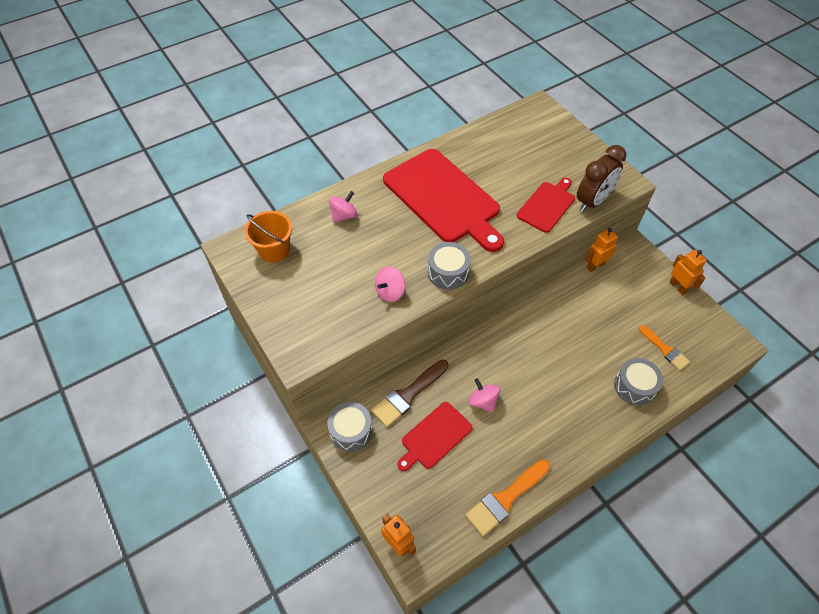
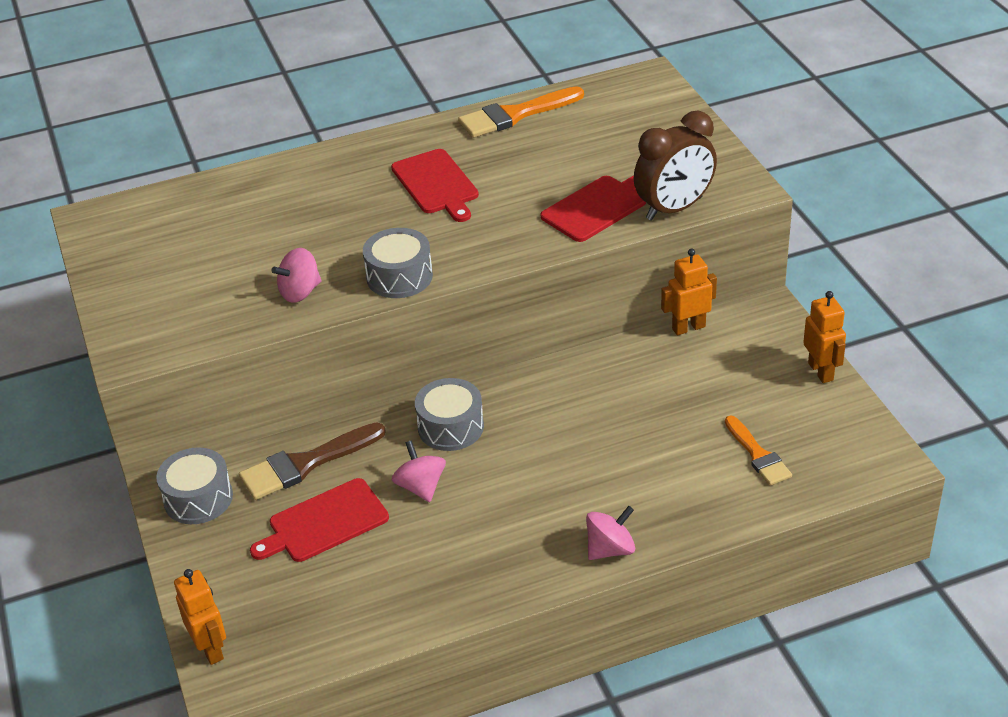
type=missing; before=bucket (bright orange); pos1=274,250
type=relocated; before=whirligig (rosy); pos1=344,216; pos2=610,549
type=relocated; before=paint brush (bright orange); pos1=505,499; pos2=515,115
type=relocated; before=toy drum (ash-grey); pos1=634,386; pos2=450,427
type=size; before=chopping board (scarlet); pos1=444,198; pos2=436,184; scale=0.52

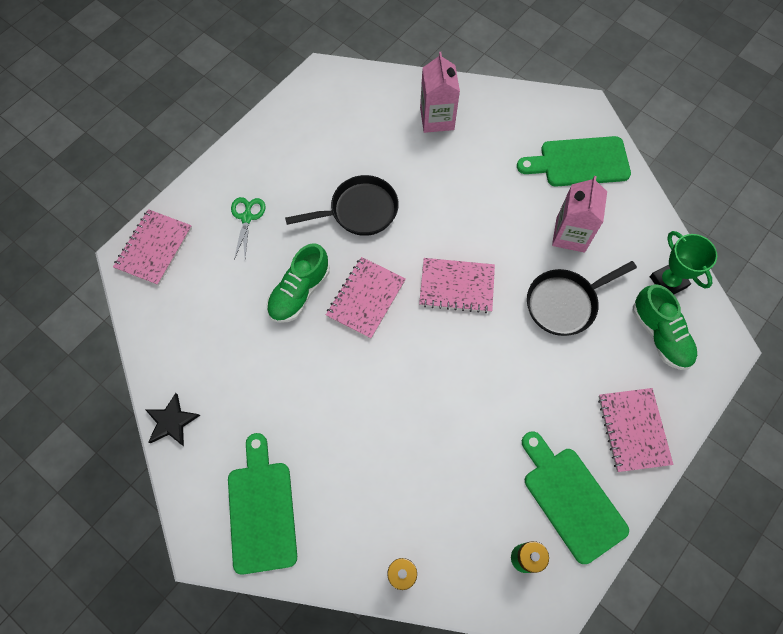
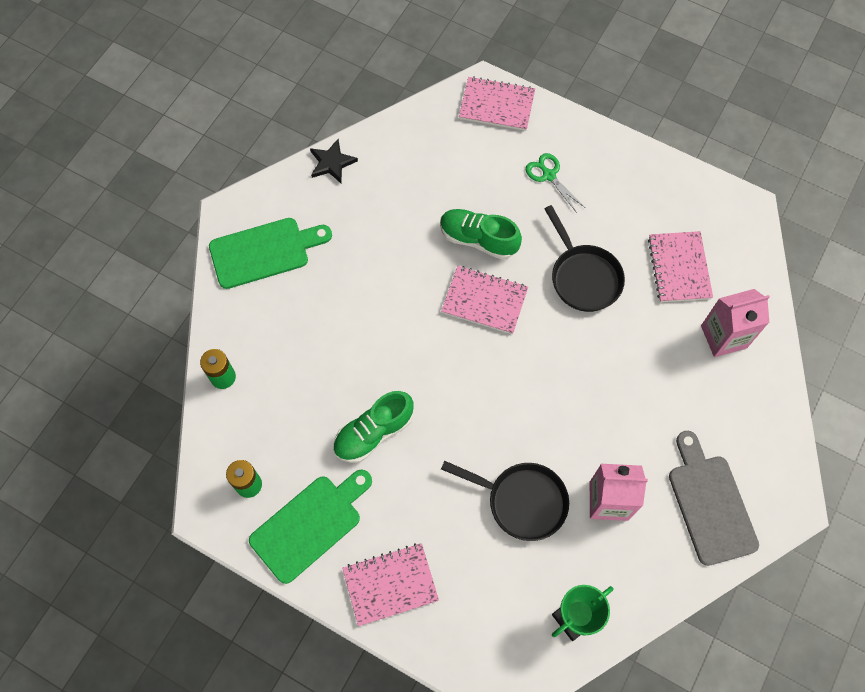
type=relocated; before=exercise book (rosy); pos1=457,286; pos2=679,268
type=relocated; before=lace-up shoe (green); pos1=660,335; pos2=374,433
type=colour; before=chopping board (green); after=chopping board (ash-grey); pos1=579,162; pos2=710,504
type=spun; before=shears (green); pos1=247,217; pos2=549,175; turn=-120
type=spun; before=skillet (ebony); pos1=564,303; pos2=522,501; turn=150

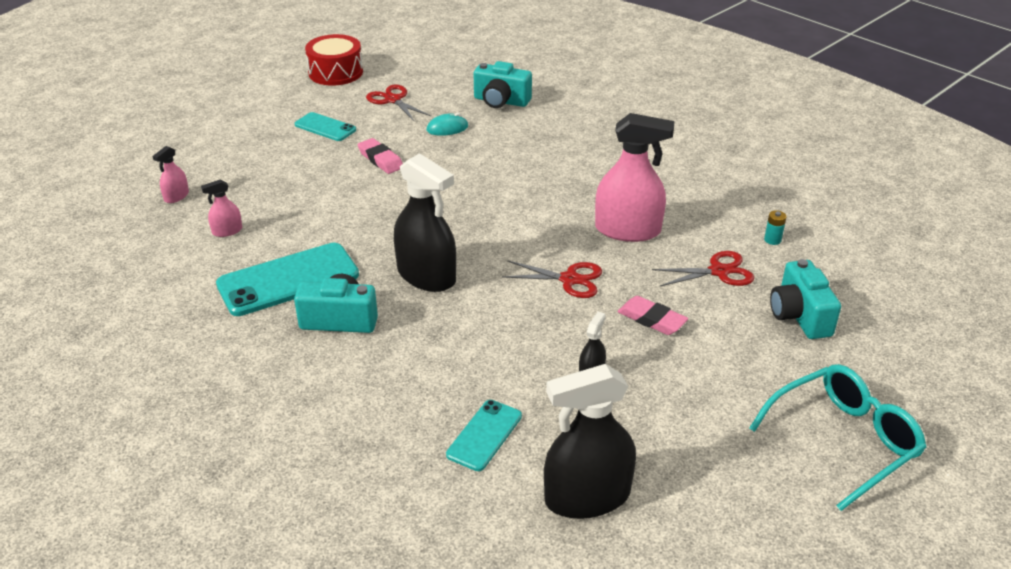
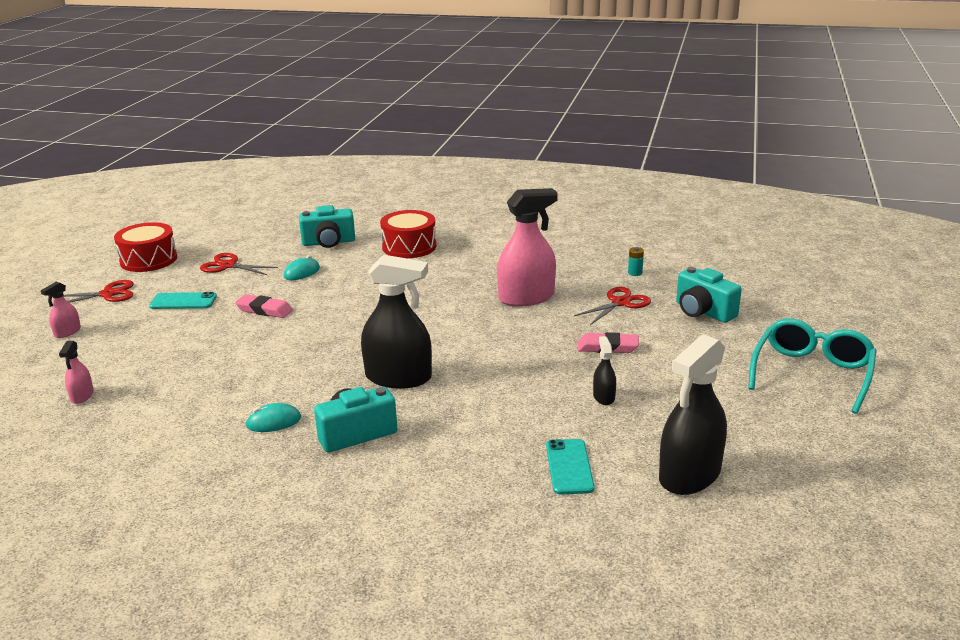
type=appeared; after=toy drum (scarlet); pos2=409,247
type=relocated; before=spray cleaner (rosy); pos1=227,231; pos2=67,332
type=relocated; before=shears (scarlet); pos1=569,279; pos2=108,294
type=exchanged; before=phone (aqua); after=computer mouse (aqua); pos1=288,280; pos2=273,422

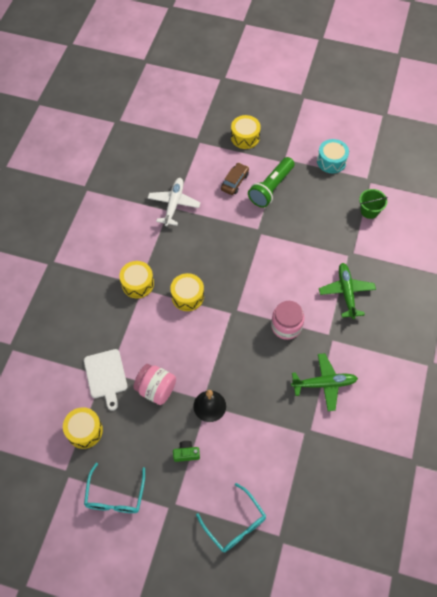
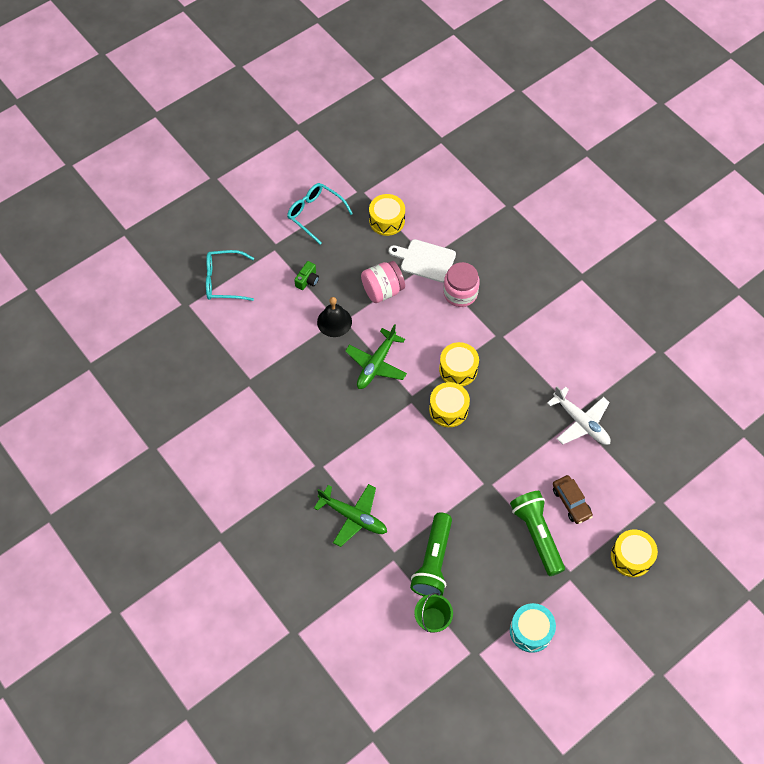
type=appeared; after=torch (green); pos2=433,562
type=relocated; before=toy drum (golden); pos1=137,284; pos2=448,409
type=relocated; before=jar (rosy); pos1=286,326; pos2=460,293
type=relocated; before=toy plane (green); pos1=324,384; pos2=376,364

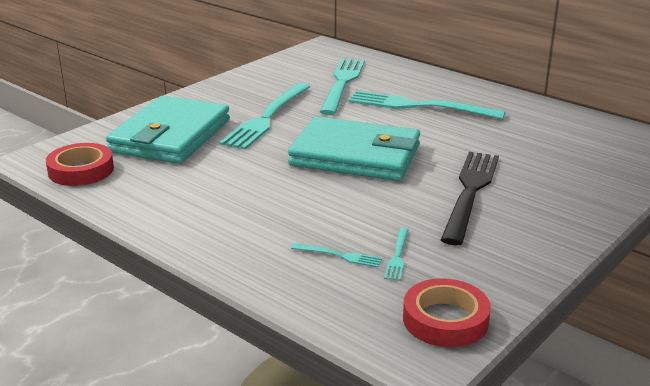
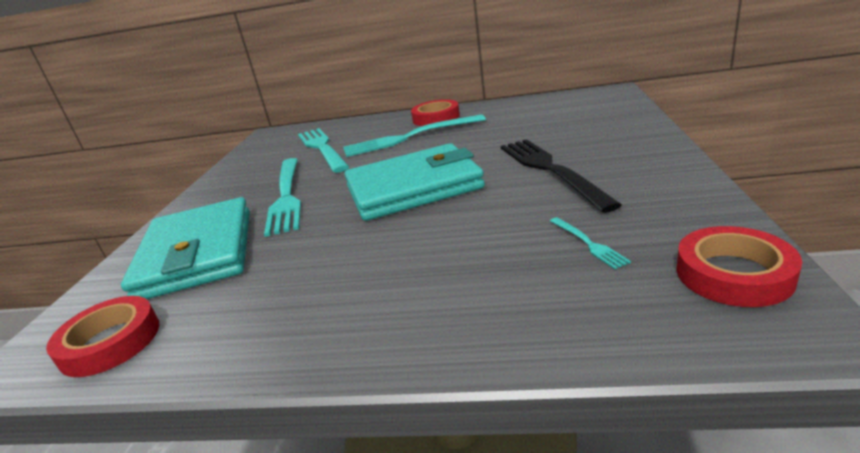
type=missing; before=fork (aqua); pos1=339,256
type=appeared; after=sticky tape (scarlet); pos2=436,118

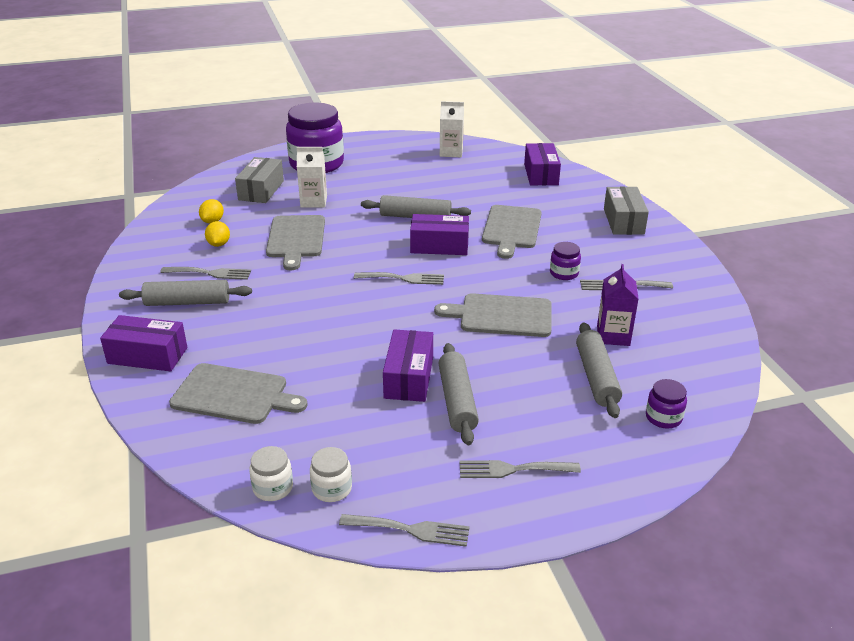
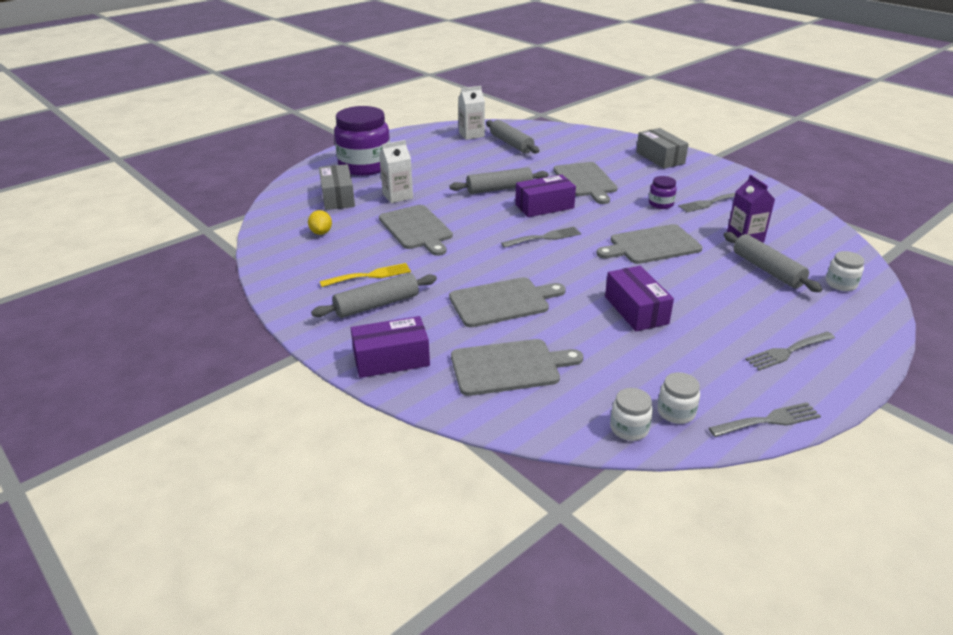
type=missing; before=citrus fruit (golden); pos1=219,244
type=missing; before=parcel (purple); pos1=541,174
type=appeared; after=chopping board (ash-grey); pos2=502,302
type=relocated; before=dough roller (ash-grey); pos1=457,401; pos2=511,144
type=colour; before=fork (ash-grey); after=fork (golden); pos1=210,273; pos2=370,275
type=colour; before=jar (purple); after=jar (pure white); pos1=663,417; pos2=841,284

- **EXERCISE**: Wherever the string "bright" appears in the data above, report the whole line.

- **ANSWER**:
type=missing; before=bucket (bright orange); pos1=274,250
type=relocated; before=paint brush (bright orange); pos1=505,499; pos2=515,115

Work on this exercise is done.